* **WHAT YOU ARE ASKED TO DO**
From the listing below, extract every line containing "pixel".

* **TASK INPUTS**
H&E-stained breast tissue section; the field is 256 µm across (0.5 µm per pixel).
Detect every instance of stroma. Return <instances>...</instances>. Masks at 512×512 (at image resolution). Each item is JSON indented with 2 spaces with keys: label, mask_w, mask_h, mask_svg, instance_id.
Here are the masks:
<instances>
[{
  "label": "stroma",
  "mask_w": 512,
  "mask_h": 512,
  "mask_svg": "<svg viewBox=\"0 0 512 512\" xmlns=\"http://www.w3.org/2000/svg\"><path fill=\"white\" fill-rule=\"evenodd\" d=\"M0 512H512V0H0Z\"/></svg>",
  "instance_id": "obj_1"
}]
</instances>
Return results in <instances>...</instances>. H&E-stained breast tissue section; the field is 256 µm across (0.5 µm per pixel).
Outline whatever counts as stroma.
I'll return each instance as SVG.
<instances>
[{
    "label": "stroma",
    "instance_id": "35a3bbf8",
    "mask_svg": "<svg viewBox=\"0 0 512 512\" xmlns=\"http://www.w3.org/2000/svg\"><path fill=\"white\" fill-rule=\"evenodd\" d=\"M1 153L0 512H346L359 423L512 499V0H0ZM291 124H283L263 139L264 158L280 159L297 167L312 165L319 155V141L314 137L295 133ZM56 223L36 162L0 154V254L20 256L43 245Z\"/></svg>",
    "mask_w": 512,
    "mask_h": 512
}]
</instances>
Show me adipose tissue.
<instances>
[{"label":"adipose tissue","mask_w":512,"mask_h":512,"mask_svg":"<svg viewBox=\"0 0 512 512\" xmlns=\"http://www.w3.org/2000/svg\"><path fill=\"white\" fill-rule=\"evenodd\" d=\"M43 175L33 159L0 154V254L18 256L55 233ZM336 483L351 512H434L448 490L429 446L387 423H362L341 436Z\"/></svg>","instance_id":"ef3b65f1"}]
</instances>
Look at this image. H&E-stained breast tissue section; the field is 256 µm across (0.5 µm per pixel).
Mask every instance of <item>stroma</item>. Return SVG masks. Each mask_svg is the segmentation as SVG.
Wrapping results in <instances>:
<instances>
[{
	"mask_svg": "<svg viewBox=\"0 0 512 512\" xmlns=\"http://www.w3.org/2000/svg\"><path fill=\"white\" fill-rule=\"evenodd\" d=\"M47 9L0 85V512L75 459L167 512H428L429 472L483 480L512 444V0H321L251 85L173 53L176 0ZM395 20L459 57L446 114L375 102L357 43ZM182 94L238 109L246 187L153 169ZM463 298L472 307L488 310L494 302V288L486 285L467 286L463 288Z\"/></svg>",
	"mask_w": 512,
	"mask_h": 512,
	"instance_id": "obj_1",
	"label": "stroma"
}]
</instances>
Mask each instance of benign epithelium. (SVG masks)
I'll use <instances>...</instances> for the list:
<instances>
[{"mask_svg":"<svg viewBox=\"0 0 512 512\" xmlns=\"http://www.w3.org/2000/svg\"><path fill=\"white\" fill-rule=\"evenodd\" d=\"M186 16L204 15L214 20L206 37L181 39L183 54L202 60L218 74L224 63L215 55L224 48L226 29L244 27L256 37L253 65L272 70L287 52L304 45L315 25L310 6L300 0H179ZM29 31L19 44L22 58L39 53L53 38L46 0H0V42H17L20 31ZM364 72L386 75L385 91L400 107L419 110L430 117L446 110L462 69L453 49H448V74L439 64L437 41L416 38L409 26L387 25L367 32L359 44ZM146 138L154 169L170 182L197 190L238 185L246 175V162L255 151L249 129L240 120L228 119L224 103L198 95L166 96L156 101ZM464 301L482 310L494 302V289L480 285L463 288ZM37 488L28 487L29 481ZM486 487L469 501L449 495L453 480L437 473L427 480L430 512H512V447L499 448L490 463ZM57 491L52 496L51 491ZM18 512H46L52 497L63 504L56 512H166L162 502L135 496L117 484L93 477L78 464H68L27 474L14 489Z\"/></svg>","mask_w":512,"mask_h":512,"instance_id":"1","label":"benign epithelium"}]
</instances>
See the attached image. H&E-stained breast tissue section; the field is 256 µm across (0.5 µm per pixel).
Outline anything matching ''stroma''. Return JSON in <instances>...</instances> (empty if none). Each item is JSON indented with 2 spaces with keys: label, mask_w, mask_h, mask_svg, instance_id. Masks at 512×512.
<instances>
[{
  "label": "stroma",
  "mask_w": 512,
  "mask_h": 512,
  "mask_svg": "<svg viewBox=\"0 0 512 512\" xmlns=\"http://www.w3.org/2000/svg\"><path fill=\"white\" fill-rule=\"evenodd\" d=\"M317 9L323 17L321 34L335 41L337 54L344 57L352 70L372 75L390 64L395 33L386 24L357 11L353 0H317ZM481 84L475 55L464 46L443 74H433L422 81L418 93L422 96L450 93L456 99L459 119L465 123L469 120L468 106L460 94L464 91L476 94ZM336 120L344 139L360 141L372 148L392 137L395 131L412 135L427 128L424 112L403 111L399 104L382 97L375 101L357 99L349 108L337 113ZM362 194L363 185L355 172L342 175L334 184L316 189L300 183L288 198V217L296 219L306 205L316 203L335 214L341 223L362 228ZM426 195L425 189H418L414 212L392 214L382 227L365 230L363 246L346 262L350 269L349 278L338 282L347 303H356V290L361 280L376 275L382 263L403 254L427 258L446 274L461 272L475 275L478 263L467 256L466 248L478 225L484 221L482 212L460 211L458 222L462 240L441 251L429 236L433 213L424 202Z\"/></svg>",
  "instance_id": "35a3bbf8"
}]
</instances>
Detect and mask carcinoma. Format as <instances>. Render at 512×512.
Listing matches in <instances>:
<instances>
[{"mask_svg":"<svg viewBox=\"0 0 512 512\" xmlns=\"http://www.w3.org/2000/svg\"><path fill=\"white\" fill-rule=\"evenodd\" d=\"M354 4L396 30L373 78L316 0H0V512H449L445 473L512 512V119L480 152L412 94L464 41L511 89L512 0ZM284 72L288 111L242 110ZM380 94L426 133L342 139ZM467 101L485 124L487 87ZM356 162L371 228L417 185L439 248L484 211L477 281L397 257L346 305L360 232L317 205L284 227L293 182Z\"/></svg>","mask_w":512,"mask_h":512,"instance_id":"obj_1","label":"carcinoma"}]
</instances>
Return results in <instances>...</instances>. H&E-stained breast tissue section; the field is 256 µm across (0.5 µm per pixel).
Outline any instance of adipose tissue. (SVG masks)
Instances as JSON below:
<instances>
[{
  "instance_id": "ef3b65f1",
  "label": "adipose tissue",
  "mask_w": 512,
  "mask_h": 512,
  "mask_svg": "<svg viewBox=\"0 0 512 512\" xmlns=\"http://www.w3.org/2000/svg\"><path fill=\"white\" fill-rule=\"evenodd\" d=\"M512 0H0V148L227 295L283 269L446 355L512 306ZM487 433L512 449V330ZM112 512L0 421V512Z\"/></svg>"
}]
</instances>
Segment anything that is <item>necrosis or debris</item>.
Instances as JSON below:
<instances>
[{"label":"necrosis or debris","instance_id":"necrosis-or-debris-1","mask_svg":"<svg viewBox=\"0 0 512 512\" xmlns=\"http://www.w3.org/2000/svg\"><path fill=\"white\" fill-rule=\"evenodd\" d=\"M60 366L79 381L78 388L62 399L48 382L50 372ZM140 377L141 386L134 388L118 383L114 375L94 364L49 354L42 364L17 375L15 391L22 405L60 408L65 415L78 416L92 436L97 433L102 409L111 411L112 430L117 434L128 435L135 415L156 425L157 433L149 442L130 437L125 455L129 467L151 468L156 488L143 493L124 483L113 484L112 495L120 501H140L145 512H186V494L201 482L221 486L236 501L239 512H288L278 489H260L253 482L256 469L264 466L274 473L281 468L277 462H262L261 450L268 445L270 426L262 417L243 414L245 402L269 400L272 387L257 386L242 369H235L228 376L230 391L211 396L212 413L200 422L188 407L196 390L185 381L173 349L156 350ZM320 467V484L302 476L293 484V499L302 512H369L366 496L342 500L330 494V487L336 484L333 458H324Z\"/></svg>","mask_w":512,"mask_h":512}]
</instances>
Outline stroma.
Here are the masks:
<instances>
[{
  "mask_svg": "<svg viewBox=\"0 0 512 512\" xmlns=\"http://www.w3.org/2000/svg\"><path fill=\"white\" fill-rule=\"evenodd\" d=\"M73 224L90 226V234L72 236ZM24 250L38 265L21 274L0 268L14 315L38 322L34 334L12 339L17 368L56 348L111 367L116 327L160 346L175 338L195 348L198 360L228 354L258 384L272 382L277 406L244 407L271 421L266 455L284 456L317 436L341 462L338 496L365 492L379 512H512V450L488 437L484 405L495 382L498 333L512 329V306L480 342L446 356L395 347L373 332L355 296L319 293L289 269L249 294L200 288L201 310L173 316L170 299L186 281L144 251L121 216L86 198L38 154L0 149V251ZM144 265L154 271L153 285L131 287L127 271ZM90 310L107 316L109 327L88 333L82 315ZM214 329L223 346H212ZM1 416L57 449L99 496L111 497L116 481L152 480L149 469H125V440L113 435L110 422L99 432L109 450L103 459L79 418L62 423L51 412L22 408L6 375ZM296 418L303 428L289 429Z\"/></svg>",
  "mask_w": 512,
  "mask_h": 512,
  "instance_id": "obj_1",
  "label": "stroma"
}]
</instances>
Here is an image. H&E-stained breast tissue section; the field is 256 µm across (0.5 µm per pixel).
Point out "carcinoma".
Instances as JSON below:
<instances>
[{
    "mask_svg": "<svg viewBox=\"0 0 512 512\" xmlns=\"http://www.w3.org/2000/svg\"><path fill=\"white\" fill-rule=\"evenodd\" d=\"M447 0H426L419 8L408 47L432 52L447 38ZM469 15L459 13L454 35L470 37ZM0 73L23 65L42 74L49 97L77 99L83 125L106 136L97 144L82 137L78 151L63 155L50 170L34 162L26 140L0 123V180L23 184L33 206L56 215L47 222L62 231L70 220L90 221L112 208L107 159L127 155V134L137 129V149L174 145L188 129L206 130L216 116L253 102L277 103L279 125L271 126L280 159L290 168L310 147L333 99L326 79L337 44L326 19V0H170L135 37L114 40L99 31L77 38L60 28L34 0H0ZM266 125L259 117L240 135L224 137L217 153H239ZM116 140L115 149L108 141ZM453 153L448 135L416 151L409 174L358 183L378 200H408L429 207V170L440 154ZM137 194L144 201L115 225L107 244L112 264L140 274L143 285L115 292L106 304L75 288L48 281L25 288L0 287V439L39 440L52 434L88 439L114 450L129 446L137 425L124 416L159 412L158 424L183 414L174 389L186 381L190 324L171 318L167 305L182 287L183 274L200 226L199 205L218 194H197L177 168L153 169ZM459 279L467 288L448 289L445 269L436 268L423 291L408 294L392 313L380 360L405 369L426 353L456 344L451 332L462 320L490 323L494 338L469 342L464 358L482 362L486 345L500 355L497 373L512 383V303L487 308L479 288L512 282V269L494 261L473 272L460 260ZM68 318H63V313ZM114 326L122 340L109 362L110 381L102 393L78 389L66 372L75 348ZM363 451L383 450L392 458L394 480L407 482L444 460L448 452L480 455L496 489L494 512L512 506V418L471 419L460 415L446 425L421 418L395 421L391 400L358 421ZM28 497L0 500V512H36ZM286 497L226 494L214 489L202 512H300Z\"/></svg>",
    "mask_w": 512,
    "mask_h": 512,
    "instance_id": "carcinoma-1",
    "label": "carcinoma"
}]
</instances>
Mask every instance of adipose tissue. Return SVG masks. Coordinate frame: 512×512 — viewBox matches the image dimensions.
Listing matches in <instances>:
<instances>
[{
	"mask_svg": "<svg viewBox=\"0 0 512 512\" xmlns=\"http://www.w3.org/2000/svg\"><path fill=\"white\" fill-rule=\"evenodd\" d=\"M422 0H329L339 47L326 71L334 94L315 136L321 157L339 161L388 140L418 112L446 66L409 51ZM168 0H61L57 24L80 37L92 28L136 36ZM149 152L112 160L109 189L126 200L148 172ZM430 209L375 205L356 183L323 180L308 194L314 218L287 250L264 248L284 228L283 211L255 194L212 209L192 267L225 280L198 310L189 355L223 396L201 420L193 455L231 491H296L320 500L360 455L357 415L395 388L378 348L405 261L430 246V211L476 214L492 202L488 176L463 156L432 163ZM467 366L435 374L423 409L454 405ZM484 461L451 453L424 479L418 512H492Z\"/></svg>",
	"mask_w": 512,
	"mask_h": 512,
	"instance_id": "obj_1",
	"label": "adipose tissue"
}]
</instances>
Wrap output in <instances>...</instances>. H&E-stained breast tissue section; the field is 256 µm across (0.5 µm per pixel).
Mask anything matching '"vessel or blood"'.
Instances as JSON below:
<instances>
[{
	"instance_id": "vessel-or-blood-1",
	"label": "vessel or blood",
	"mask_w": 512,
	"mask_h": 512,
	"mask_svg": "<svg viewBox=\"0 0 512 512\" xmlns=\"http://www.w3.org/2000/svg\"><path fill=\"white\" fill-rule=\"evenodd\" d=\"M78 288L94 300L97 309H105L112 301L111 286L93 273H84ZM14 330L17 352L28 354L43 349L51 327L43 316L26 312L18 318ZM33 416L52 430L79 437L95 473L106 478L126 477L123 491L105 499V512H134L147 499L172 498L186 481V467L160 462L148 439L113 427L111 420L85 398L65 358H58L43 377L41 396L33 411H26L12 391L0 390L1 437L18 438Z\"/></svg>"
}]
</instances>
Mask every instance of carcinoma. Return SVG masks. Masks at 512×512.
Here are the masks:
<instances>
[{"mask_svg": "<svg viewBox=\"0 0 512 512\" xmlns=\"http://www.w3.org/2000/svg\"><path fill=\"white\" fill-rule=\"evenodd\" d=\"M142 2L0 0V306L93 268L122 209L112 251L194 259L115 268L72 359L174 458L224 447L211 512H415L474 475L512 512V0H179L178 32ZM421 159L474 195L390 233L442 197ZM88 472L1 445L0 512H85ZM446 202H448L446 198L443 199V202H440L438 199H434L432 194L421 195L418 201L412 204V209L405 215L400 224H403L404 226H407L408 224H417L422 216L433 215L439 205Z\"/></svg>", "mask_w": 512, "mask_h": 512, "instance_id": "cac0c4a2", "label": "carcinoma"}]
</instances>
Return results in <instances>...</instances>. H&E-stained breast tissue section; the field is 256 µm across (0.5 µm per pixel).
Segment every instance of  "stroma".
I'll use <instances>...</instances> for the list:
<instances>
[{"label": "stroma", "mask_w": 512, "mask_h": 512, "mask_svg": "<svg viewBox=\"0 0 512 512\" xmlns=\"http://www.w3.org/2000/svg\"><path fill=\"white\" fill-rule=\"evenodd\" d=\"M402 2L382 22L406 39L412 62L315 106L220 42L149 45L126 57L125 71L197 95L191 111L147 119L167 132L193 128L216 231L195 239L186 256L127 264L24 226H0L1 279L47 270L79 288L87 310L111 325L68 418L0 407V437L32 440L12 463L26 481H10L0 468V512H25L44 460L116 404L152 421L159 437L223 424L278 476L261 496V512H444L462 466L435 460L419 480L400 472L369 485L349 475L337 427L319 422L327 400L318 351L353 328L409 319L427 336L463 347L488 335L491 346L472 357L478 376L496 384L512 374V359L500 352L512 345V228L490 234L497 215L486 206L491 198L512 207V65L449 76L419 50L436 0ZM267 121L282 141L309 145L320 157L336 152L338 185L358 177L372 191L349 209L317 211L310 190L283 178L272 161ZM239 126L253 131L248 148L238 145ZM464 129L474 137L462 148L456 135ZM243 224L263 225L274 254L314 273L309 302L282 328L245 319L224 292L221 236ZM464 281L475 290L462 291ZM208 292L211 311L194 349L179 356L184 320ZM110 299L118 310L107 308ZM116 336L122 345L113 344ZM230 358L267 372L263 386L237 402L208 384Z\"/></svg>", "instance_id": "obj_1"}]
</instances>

* **EXERCISE OUTPUT**
H&E-stained breast tissue section; the field is 256 µm across (0.5 µm per pixel).
Return results in <instances>...</instances>. H&E-stained breast tissue section; the field is 256 µm across (0.5 µm per pixel).
Look at this image. H&E-stained breast tissue section; the field is 256 µm across (0.5 µm per pixel).
See the attached image. H&E-stained breast tissue section; the field is 256 µm across (0.5 µm per pixel).
Return results in <instances>...</instances>. H&E-stained breast tissue section; the field is 256 µm across (0.5 µm per pixel).
Here is an image. H&E-stained breast tissue section; the field is 256 µm across (0.5 µm per pixel).
Wrap output in <instances>...</instances>. H&E-stained breast tissue section; the field is 256 µm across (0.5 µm per pixel).
Return results in <instances>...</instances>. H&E-stained breast tissue section; the field is 256 µm across (0.5 µm per pixel).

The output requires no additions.